### Prompt
Your task is to repeat the entries exactly. Leave the pictures out.
Top of Exercise materials
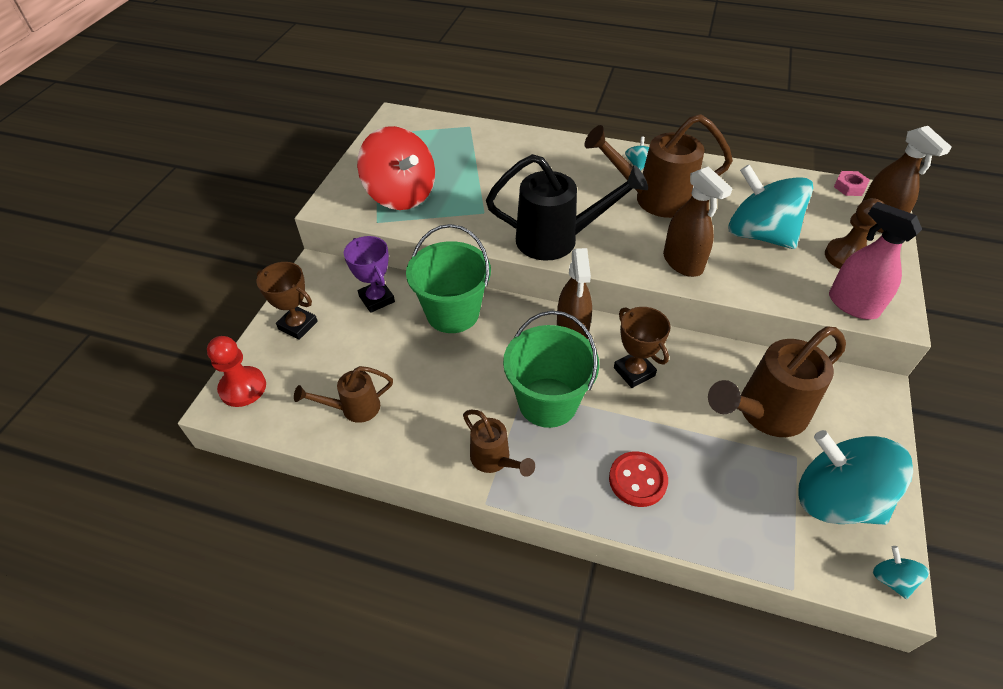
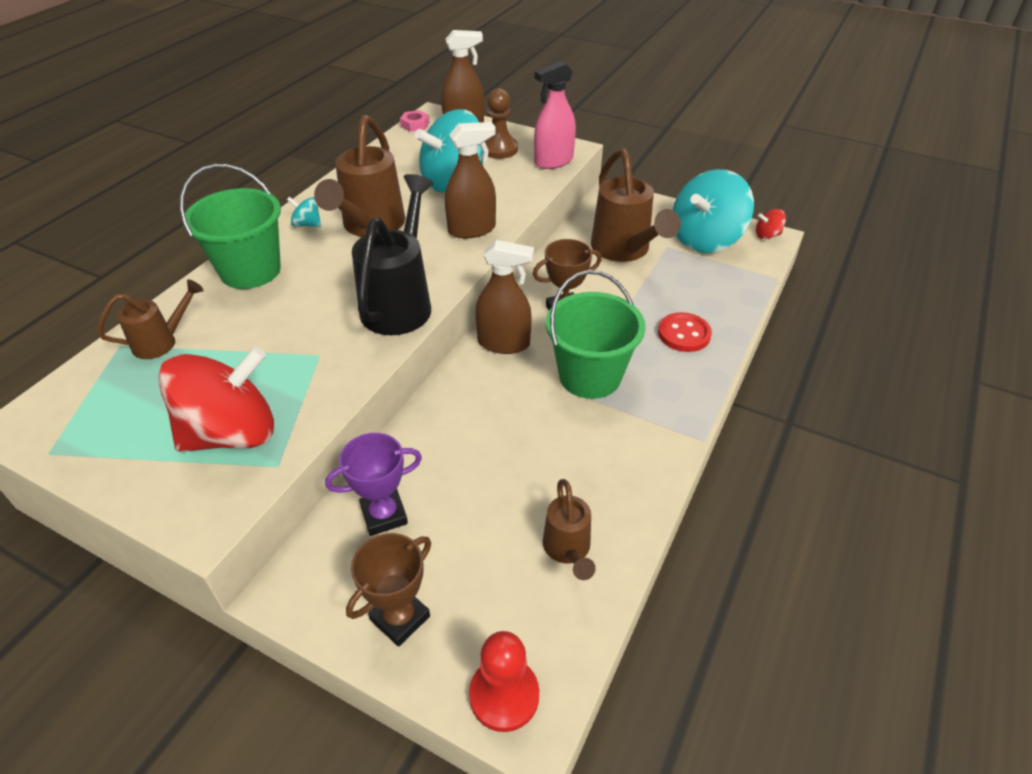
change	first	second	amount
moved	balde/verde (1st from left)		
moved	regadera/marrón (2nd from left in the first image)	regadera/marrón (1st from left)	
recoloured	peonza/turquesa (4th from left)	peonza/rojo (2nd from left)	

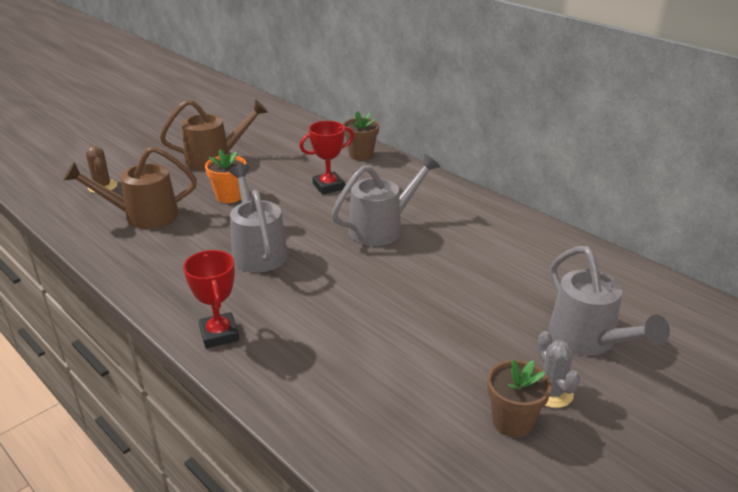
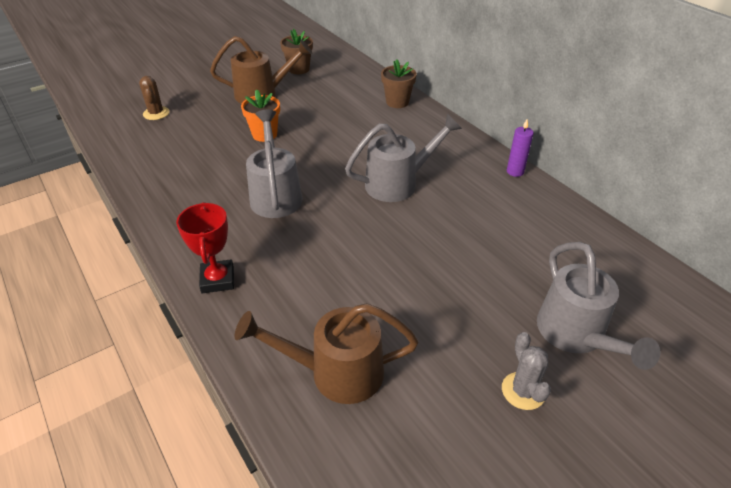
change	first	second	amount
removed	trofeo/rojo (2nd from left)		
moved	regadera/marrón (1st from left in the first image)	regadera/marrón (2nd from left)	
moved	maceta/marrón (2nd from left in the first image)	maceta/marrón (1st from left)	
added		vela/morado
Bottom of Exercise materials
### Answer
change	first	second	amount
moved	balde/verde (1st from left)		
moved	regadera/marrón (2nd from left in the first image)	regadera/marrón (1st from left)	
recoloured	peonza/turquesa (4th from left)	peonza/rojo (2nd from left)	

change	first	second	amount
removed	trofeo/rojo (2nd from left)		
moved	regadera/marrón (1st from left in the first image)	regadera/marrón (2nd from left)	
moved	maceta/marrón (2nd from left in the first image)	maceta/marrón (1st from left)	
added		vela/morado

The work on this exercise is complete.